■ WHAT YOU HAVE TO DO
Everything from the line containing "orange_chopping_board (440 54" to the close of the listing below should be retyped exactly, and nothing before it.

■ SOURCE MATERIAL
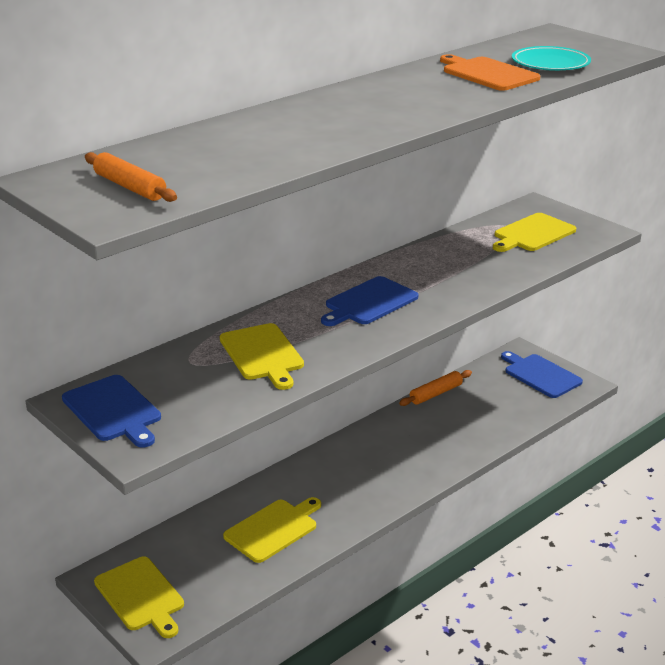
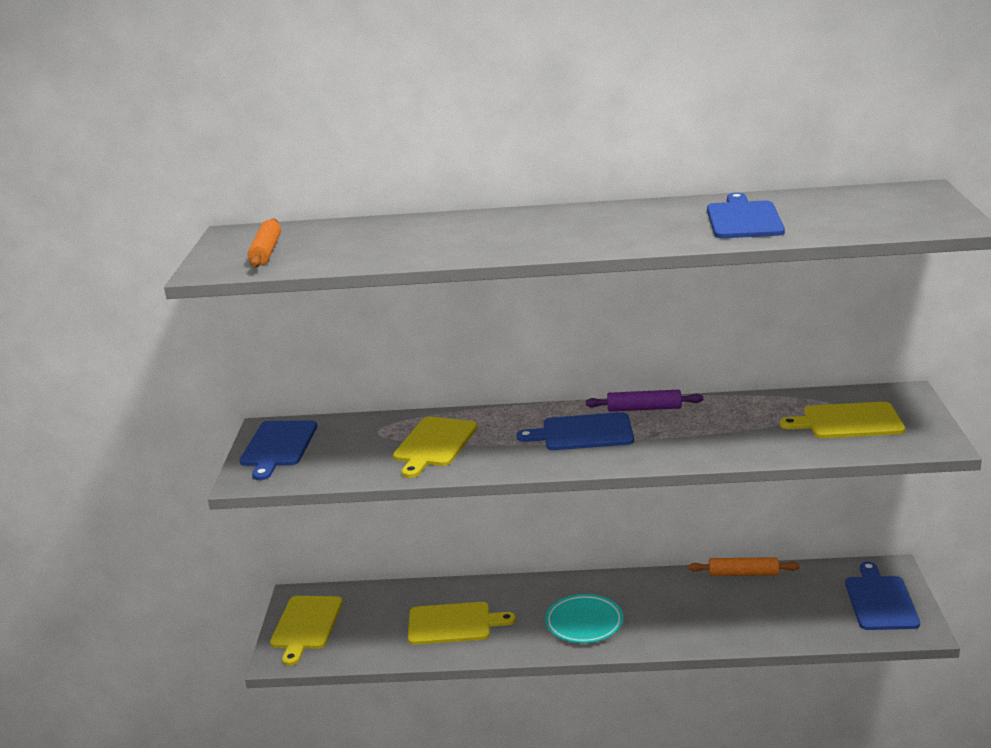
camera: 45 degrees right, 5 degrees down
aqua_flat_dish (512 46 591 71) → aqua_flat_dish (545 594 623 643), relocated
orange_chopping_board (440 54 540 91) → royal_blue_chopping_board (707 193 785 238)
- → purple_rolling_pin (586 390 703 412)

■ ANSWER SECTION
orange_chopping_board (440 54 540 91) → royal_blue_chopping_board (707 193 785 238)
- → purple_rolling_pin (586 390 703 412)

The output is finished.